Segment Start: EXERCISE INPUTS

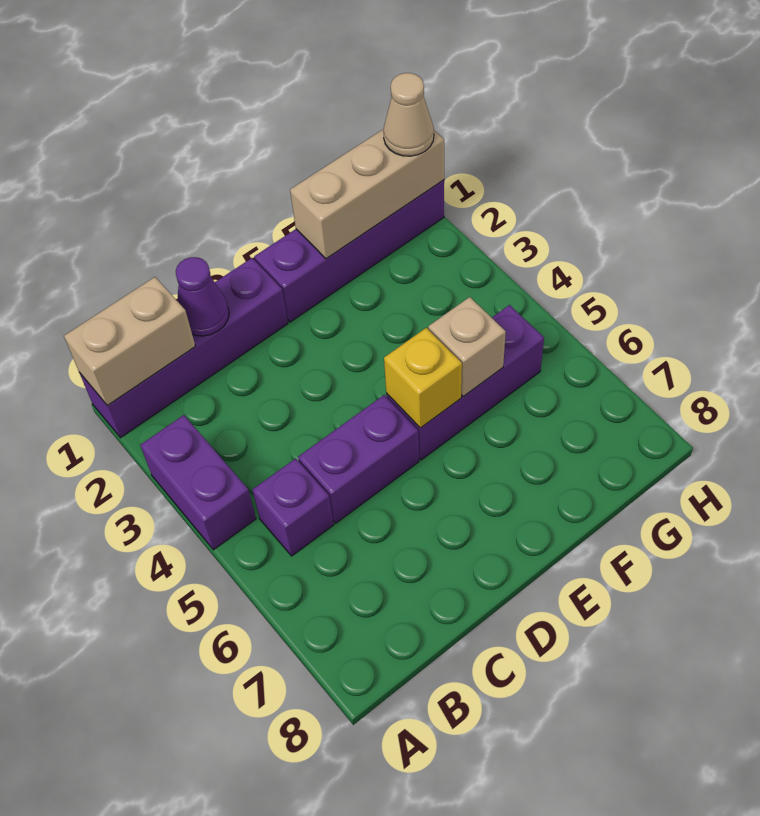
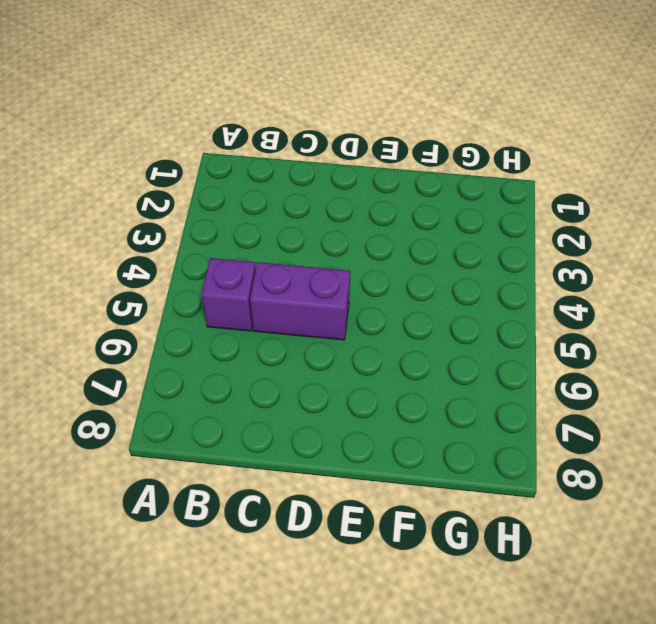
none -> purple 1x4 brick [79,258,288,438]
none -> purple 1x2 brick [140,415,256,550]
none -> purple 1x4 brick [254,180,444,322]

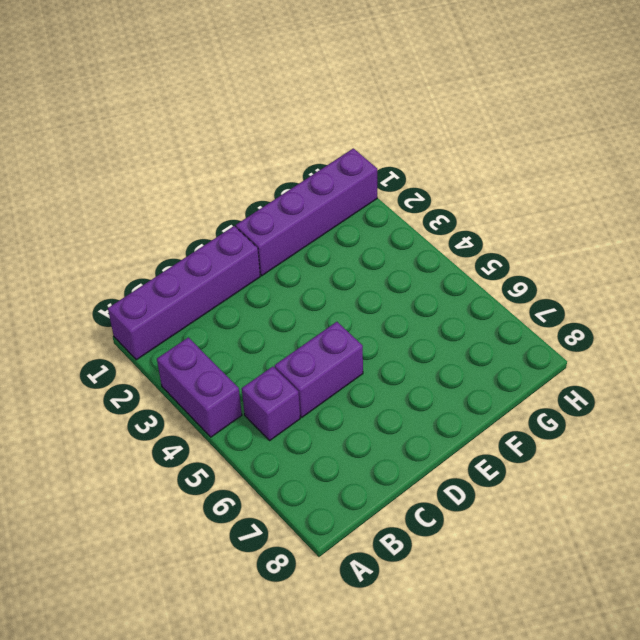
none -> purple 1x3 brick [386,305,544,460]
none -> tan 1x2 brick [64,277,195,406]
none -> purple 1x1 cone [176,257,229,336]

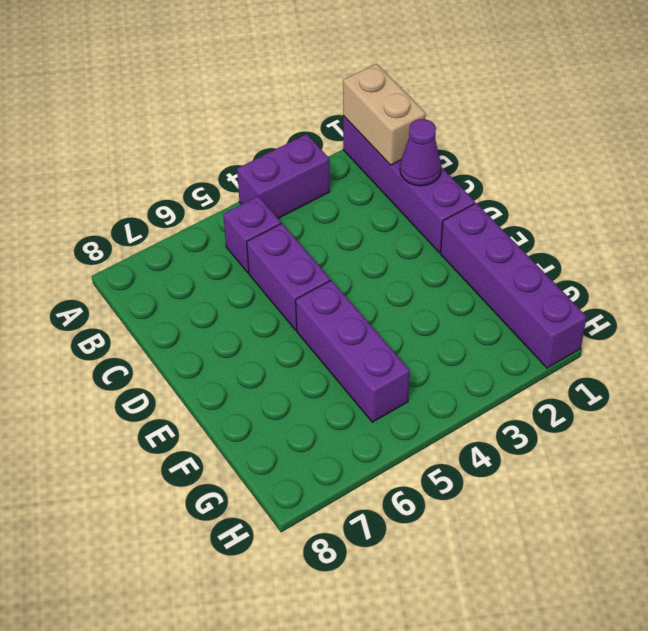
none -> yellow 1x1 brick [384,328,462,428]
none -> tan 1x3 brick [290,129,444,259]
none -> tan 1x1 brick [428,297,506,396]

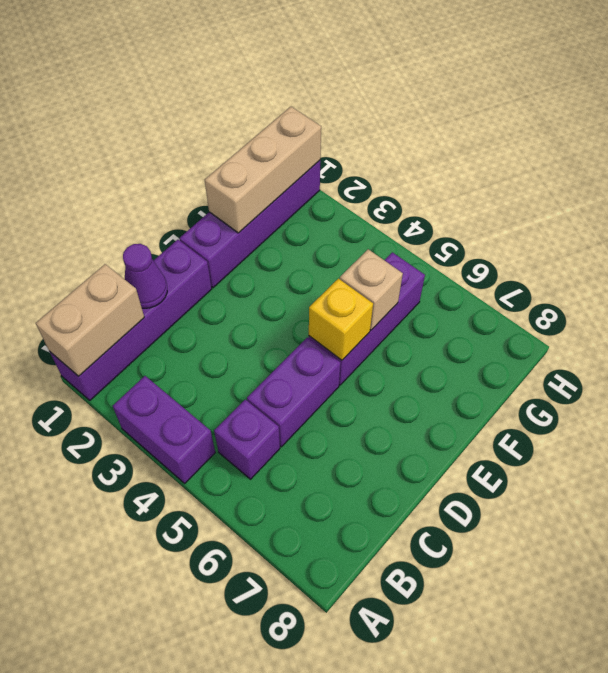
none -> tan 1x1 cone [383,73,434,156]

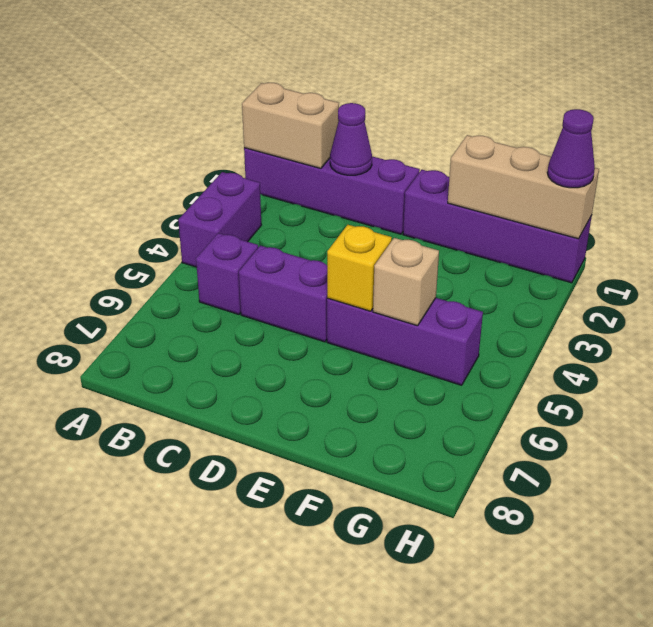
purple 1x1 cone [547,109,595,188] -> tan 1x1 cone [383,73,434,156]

Segment End: EXERCISE INPUTS
Segment Start: EXERCISE INPUTS

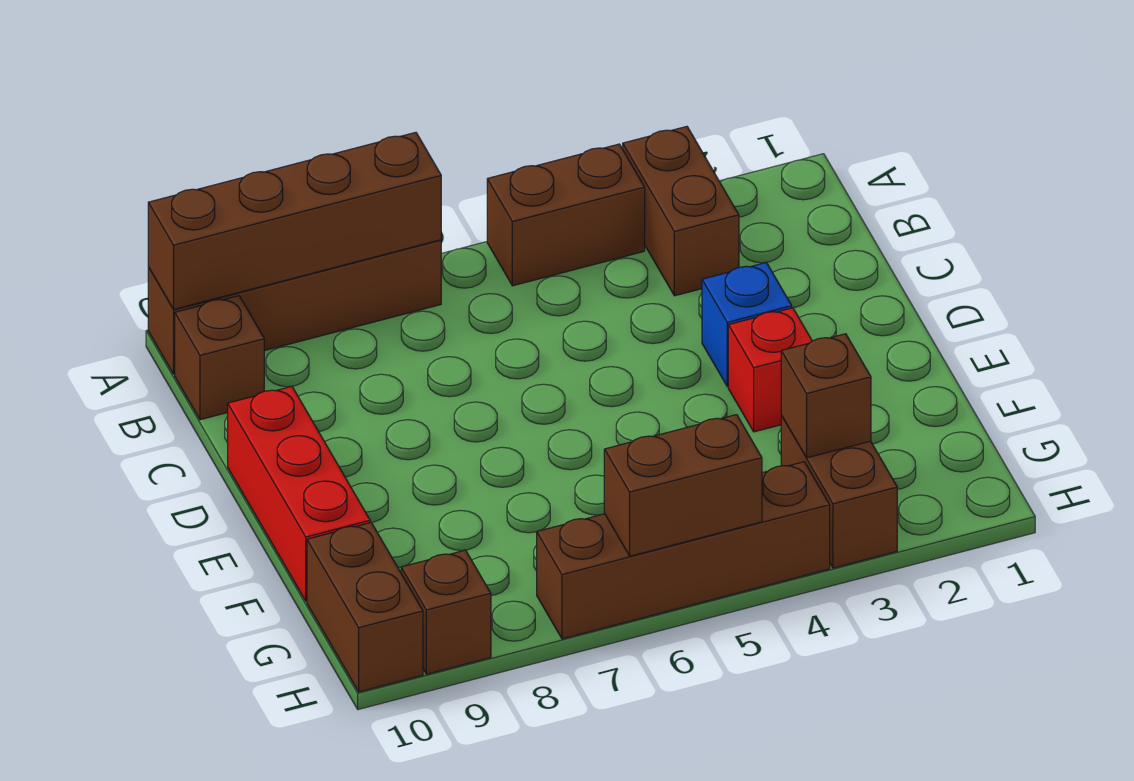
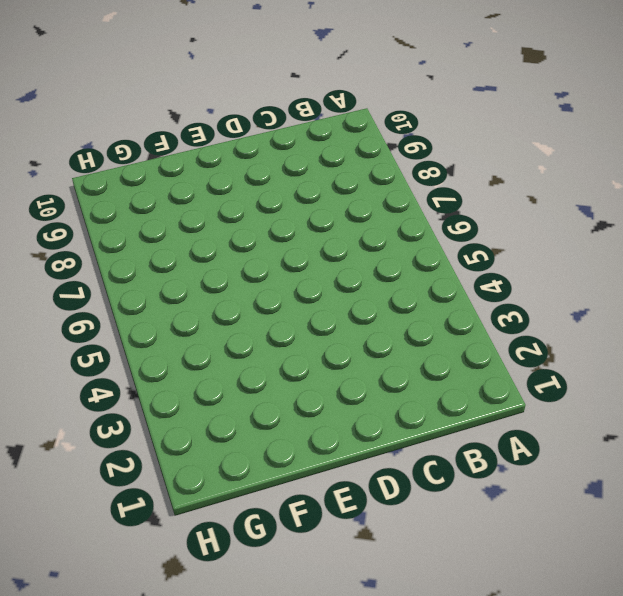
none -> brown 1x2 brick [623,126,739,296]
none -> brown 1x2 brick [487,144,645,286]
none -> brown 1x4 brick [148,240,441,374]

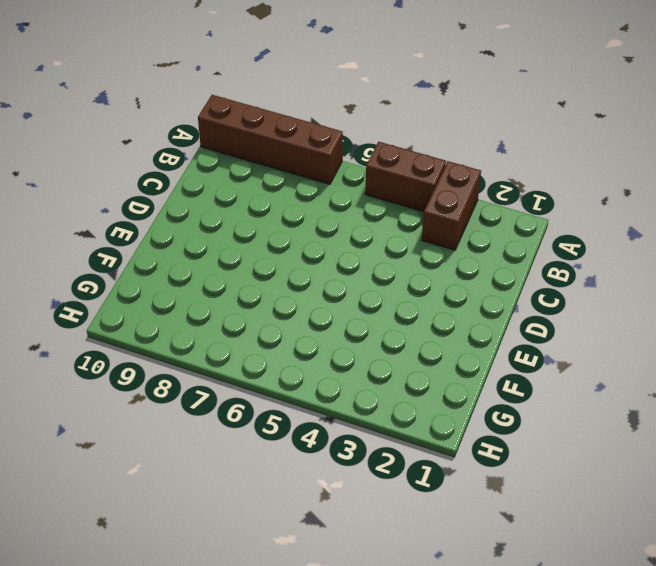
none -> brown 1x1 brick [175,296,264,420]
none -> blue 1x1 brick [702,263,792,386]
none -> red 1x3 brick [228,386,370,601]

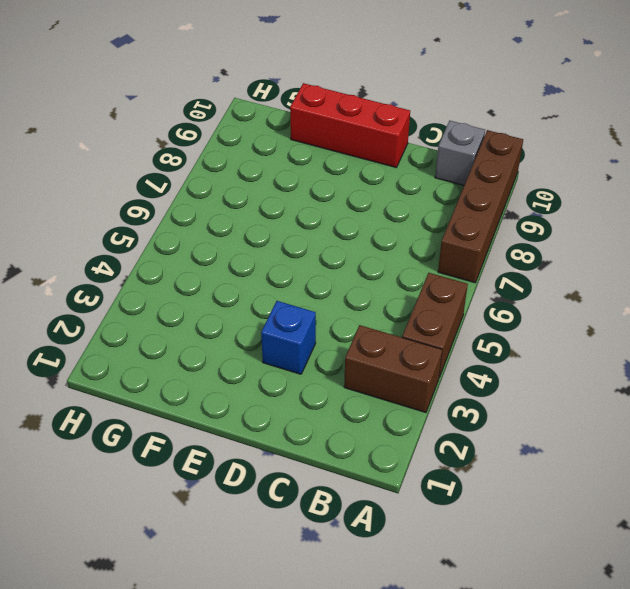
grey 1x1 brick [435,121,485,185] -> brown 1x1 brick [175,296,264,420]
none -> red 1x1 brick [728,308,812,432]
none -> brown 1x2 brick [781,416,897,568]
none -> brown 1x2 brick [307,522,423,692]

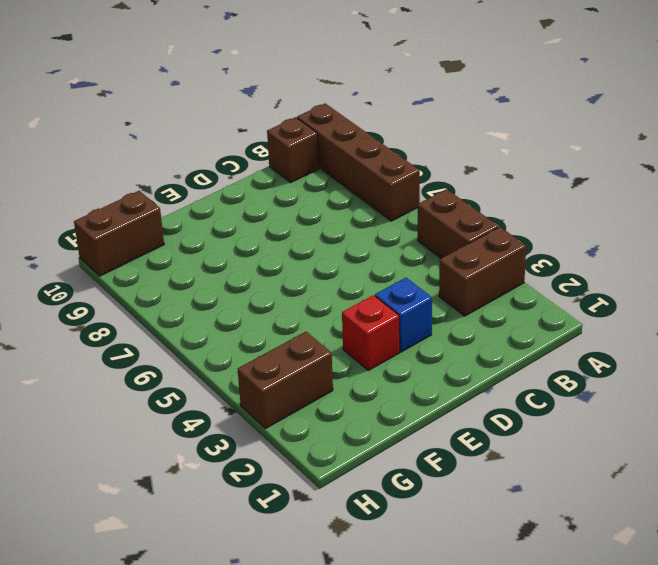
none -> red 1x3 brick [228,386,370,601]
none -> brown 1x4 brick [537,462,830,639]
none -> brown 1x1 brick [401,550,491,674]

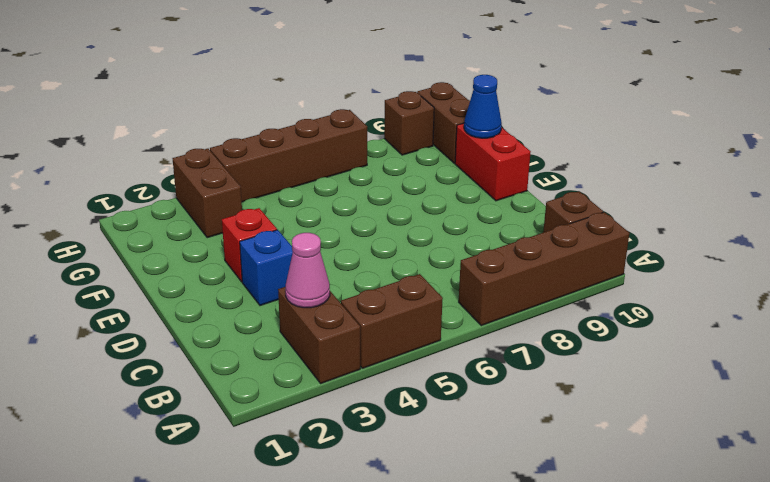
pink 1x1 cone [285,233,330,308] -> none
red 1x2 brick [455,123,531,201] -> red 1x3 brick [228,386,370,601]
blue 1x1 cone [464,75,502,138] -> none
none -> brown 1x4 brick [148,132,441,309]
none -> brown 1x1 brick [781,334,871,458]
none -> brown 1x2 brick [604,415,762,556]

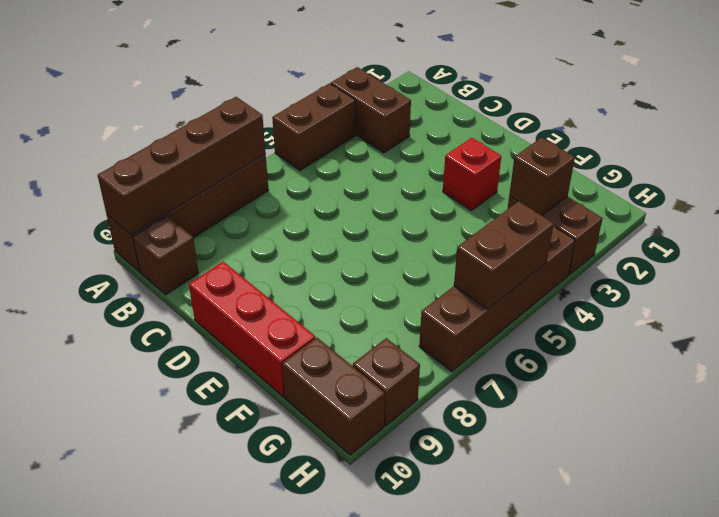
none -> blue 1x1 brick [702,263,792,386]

Segment End: EXERCISE INPUTS

For the data above, set down exactly the lines from the line with "none -> purple 1x3 brick [386,305,544,460]" to the line with "purple 1x1 cone [547,109,595,188]", both included, leaving pictures out.

none -> purple 1x3 brick [386,305,544,460]
none -> tan 1x2 brick [64,277,195,406]
none -> purple 1x1 cone [176,257,229,336]

none -> yellow 1x1 brick [384,328,462,428]
none -> tan 1x3 brick [290,129,444,259]
none -> tan 1x1 brick [428,297,506,396]

none -> tan 1x1 cone [383,73,434,156]

purple 1x1 cone [547,109,595,188] -> tan 1x1 cone [383,73,434,156]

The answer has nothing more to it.